What the task requires —
Write the full listing out again, keeping every line exactly as it is.

==============================

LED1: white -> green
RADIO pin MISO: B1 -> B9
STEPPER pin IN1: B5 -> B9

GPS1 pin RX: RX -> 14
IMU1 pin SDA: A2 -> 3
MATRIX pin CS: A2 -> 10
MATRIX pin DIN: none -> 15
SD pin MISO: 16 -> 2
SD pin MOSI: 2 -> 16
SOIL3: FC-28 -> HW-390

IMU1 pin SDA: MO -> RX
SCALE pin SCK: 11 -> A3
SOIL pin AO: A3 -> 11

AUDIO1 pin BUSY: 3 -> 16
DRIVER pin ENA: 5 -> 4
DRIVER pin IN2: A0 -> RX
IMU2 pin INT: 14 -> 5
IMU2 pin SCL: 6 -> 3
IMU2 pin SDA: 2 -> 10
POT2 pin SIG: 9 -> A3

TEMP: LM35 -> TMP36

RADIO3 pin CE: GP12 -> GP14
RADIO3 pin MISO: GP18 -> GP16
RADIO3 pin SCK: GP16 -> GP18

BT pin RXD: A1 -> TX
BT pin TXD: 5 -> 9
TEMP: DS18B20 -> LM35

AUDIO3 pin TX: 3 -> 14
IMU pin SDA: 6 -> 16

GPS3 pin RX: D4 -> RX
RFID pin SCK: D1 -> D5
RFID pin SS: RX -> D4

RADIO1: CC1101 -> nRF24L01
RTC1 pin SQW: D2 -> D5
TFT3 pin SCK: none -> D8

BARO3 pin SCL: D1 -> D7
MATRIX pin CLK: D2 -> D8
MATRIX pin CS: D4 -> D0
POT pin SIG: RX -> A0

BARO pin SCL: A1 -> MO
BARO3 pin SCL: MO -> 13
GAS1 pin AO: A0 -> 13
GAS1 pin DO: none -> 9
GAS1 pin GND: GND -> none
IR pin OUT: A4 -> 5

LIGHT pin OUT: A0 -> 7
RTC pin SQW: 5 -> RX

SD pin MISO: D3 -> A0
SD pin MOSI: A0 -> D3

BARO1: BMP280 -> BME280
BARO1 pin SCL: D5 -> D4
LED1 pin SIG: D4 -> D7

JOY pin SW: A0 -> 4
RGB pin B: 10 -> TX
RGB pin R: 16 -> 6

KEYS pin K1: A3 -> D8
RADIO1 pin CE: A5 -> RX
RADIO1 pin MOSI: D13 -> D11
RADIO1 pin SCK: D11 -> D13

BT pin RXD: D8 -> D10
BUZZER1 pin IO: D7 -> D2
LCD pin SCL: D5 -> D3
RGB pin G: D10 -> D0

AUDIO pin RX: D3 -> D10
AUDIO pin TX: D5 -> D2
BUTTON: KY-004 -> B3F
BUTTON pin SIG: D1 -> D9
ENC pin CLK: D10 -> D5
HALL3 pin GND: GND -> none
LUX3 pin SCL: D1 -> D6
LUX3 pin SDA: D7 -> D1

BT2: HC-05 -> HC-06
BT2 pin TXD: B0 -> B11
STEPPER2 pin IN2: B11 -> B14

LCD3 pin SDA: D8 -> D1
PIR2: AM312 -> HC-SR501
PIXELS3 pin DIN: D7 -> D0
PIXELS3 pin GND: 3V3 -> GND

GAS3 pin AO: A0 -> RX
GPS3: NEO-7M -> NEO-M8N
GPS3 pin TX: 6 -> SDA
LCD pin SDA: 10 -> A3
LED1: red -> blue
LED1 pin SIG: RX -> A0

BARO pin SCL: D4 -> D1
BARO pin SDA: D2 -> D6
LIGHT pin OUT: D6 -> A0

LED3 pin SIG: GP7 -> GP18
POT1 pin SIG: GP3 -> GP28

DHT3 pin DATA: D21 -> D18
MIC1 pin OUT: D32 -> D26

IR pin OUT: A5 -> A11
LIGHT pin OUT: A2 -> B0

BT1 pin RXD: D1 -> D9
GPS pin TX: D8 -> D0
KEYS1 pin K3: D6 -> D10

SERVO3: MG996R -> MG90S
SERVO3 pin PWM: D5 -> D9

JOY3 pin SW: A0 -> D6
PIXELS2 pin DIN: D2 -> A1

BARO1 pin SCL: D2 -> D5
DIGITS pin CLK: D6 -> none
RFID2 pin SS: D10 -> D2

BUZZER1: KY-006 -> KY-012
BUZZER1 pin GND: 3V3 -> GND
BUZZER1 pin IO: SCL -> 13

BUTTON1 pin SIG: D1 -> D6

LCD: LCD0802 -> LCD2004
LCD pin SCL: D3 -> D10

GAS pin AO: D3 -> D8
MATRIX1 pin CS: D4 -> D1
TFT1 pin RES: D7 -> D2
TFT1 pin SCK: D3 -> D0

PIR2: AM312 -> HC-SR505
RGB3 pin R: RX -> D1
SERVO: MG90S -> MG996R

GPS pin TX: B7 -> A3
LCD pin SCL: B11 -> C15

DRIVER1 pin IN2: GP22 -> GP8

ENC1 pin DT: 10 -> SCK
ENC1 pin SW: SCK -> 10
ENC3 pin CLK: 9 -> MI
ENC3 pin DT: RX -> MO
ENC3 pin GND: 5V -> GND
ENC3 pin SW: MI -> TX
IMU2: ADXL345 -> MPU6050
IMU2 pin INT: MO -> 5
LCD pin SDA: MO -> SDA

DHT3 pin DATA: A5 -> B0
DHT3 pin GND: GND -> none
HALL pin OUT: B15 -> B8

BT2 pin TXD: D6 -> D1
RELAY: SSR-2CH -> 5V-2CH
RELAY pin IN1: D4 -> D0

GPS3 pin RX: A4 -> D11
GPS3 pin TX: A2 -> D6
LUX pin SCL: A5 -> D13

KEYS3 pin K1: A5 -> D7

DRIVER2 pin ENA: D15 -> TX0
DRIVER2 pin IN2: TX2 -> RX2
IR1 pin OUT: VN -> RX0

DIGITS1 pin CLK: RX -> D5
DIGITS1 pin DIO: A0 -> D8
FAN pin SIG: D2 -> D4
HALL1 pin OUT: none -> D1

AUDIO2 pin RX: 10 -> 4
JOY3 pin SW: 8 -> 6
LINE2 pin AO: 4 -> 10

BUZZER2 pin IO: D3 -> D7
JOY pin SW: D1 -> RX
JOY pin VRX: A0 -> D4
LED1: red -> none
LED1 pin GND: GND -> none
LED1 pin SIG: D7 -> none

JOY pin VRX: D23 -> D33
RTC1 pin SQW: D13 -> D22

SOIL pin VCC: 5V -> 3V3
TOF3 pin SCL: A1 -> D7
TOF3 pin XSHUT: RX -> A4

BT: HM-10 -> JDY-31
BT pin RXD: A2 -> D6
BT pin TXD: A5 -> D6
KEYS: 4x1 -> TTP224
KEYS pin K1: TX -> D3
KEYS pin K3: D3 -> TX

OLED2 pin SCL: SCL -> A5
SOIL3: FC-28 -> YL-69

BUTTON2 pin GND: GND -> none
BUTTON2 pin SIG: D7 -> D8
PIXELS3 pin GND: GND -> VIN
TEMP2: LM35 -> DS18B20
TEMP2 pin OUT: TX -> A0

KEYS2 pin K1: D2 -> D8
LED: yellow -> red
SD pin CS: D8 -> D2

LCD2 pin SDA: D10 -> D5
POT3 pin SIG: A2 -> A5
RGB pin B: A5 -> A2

==============================

Answer —
LED1: white -> green
RADIO pin MISO: B1 -> B9
STEPPER pin IN1: B5 -> B9

GPS1 pin RX: RX -> 14
IMU1 pin SDA: A2 -> 3
MATRIX pin CS: A2 -> 10
MATRIX pin DIN: none -> 15
SD pin MISO: 16 -> 2
SD pin MOSI: 2 -> 16
SOIL3: FC-28 -> HW-390

IMU1 pin SDA: MO -> RX
SCALE pin SCK: 11 -> A3
SOIL pin AO: A3 -> 11

AUDIO1 pin BUSY: 3 -> 16
DRIVER pin ENA: 5 -> 4
DRIVER pin IN2: A0 -> RX
IMU2 pin INT: 14 -> 5
IMU2 pin SCL: 6 -> 3
IMU2 pin SDA: 2 -> 10
POT2 pin SIG: 9 -> A3

TEMP: LM35 -> TMP36

RADIO3 pin CE: GP12 -> GP14
RADIO3 pin MISO: GP18 -> GP16
RADIO3 pin SCK: GP16 -> GP18

BT pin RXD: A1 -> TX
BT pin TXD: 5 -> 9
TEMP: DS18B20 -> LM35

AUDIO3 pin TX: 3 -> 14
IMU pin SDA: 6 -> 16

GPS3 pin RX: D4 -> RX
RFID pin SCK: D1 -> D5
RFID pin SS: RX -> D4

RADIO1: CC1101 -> nRF24L01
RTC1 pin SQW: D2 -> D5
TFT3 pin SCK: none -> D8

BARO3 pin SCL: D1 -> D7
MATRIX pin CLK: D2 -> D8
MATRIX pin CS: D4 -> D0
POT pin SIG: RX -> A0

BARO pin SCL: A1 -> MO
BARO3 pin SCL: MO -> 13
GAS1 pin AO: A0 -> 13
GAS1 pin DO: none -> 9
GAS1 pin GND: GND -> none
IR pin OUT: A4 -> 5

LIGHT pin OUT: A0 -> 7
RTC pin SQW: 5 -> RX

SD pin MISO: D3 -> A0
SD pin MOSI: A0 -> D3

BARO1: BMP280 -> BME280
BARO1 pin SCL: D5 -> D4
LED1 pin SIG: D4 -> D7

JOY pin SW: A0 -> 4
RGB pin B: 10 -> TX
RGB pin R: 16 -> 6

KEYS pin K1: A3 -> D8
RADIO1 pin CE: A5 -> RX
RADIO1 pin MOSI: D13 -> D11
RADIO1 pin SCK: D11 -> D13

BT pin RXD: D8 -> D10
BUZZER1 pin IO: D7 -> D2
LCD pin SCL: D5 -> D3
RGB pin G: D10 -> D0

AUDIO pin RX: D3 -> D10
AUDIO pin TX: D5 -> D2
BUTTON: KY-004 -> B3F
BUTTON pin SIG: D1 -> D9
ENC pin CLK: D10 -> D5
HALL3 pin GND: GND -> none
LUX3 pin SCL: D1 -> D6
LUX3 pin SDA: D7 -> D1

BT2: HC-05 -> HC-06
BT2 pin TXD: B0 -> B11
STEPPER2 pin IN2: B11 -> B14

LCD3 pin SDA: D8 -> D1
PIR2: AM312 -> HC-SR501
PIXELS3 pin DIN: D7 -> D0
PIXELS3 pin GND: 3V3 -> GND

GAS3 pin AO: A0 -> RX
GPS3: NEO-7M -> NEO-M8N
GPS3 pin TX: 6 -> SDA
LCD pin SDA: 10 -> A3
LED1: red -> blue
LED1 pin SIG: RX -> A0

BARO pin SCL: D4 -> D1
BARO pin SDA: D2 -> D6
LIGHT pin OUT: D6 -> A0

LED3 pin SIG: GP7 -> GP18
POT1 pin SIG: GP3 -> GP28

DHT3 pin DATA: D21 -> D18
MIC1 pin OUT: D32 -> D26

IR pin OUT: A5 -> A11
LIGHT pin OUT: A2 -> B0

BT1 pin RXD: D1 -> D9
GPS pin TX: D8 -> D0
KEYS1 pin K3: D6 -> D10

SERVO3: MG996R -> MG90S
SERVO3 pin PWM: D5 -> D9

JOY3 pin SW: A0 -> D6
PIXELS2 pin DIN: D2 -> A1

BARO1 pin SCL: D2 -> D5
DIGITS pin CLK: D6 -> none
RFID2 pin SS: D10 -> D2

BUZZER1: KY-006 -> KY-012
BUZZER1 pin GND: 3V3 -> GND
BUZZER1 pin IO: SCL -> 13

BUTTON1 pin SIG: D1 -> D6

LCD: LCD0802 -> LCD2004
LCD pin SCL: D3 -> D10

GAS pin AO: D3 -> D8
MATRIX1 pin CS: D4 -> D1
TFT1 pin RES: D7 -> D2
TFT1 pin SCK: D3 -> D0

PIR2: AM312 -> HC-SR505
RGB3 pin R: RX -> D1
SERVO: MG90S -> MG996R

GPS pin TX: B7 -> A3
LCD pin SCL: B11 -> C15

DRIVER1 pin IN2: GP22 -> GP8

ENC1 pin DT: 10 -> SCK
ENC1 pin SW: SCK -> 10
ENC3 pin CLK: 9 -> MI
ENC3 pin DT: RX -> MO
ENC3 pin GND: 5V -> GND
ENC3 pin SW: MI -> TX
IMU2: ADXL345 -> MPU6050
IMU2 pin INT: MO -> 5
LCD pin SDA: MO -> SDA

DHT3 pin DATA: A5 -> B0
DHT3 pin GND: GND -> none
HALL pin OUT: B15 -> B8

BT2 pin TXD: D6 -> D1
RELAY: SSR-2CH -> 5V-2CH
RELAY pin IN1: D4 -> D0

GPS3 pin RX: A4 -> D11
GPS3 pin TX: A2 -> D6
LUX pin SCL: A5 -> D13

KEYS3 pin K1: A5 -> D7

DRIVER2 pin ENA: D15 -> TX0
DRIVER2 pin IN2: TX2 -> RX2
IR1 pin OUT: VN -> RX0

DIGITS1 pin CLK: RX -> D5
DIGITS1 pin DIO: A0 -> D8
FAN pin SIG: D2 -> D4
HALL1 pin OUT: none -> D1

AUDIO2 pin RX: 10 -> 4
JOY3 pin SW: 8 -> 6
LINE2 pin AO: 4 -> 10

BUZZER2 pin IO: D3 -> D7
JOY pin SW: D1 -> RX
JOY pin VRX: A0 -> D4
LED1: red -> none
LED1 pin GND: GND -> none
LED1 pin SIG: D7 -> none

JOY pin VRX: D23 -> D33
RTC1 pin SQW: D13 -> D22

SOIL pin VCC: 5V -> 3V3
TOF3 pin SCL: A1 -> D7
TOF3 pin XSHUT: RX -> A4

BT: HM-10 -> JDY-31
BT pin RXD: A2 -> D6
BT pin TXD: A5 -> D6
KEYS: 4x1 -> TTP224
KEYS pin K1: TX -> D3
KEYS pin K3: D3 -> TX

OLED2 pin SCL: SCL -> A5
SOIL3: FC-28 -> YL-69

BUTTON2 pin GND: GND -> none
BUTTON2 pin SIG: D7 -> D8
PIXELS3 pin GND: GND -> VIN
TEMP2: LM35 -> DS18B20
TEMP2 pin OUT: TX -> A0

KEYS2 pin K1: D2 -> D8
LED: yellow -> red
SD pin CS: D8 -> D2

LCD2 pin SDA: D10 -> D5
POT3 pin SIG: A2 -> A5
RGB pin B: A5 -> A2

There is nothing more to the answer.